Stored data:

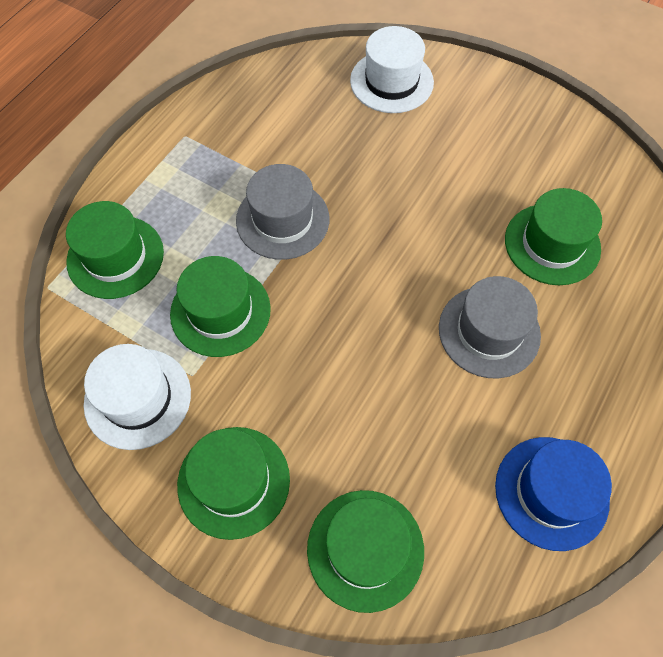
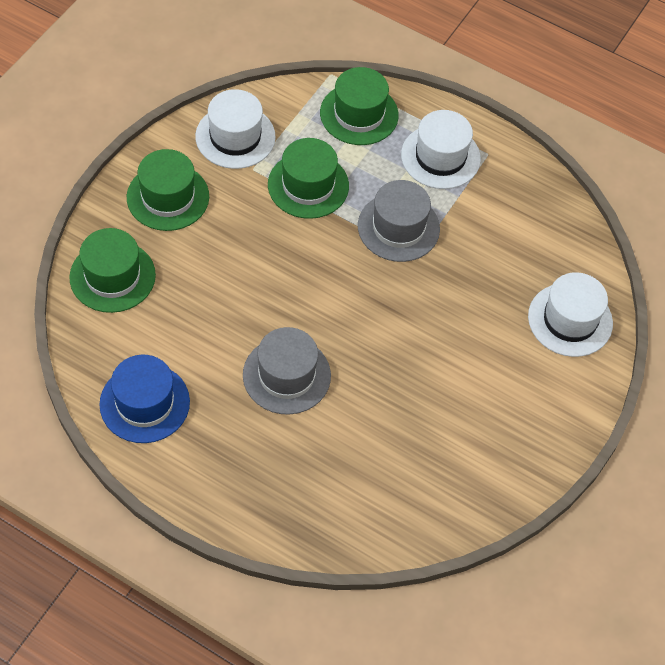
camera: 85 degrees right, 5 degrees down
(186, 178) = (440, 157): none -> white hat
(552, 244) = (377, 438): green hat -> none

Activity:
Pictures stay out of the copy; print the material above exactly.

Response area:
camera: 85 degrees right, 5 degrees down
(186, 178) = (440, 157): none -> white hat
(552, 244) = (377, 438): green hat -> none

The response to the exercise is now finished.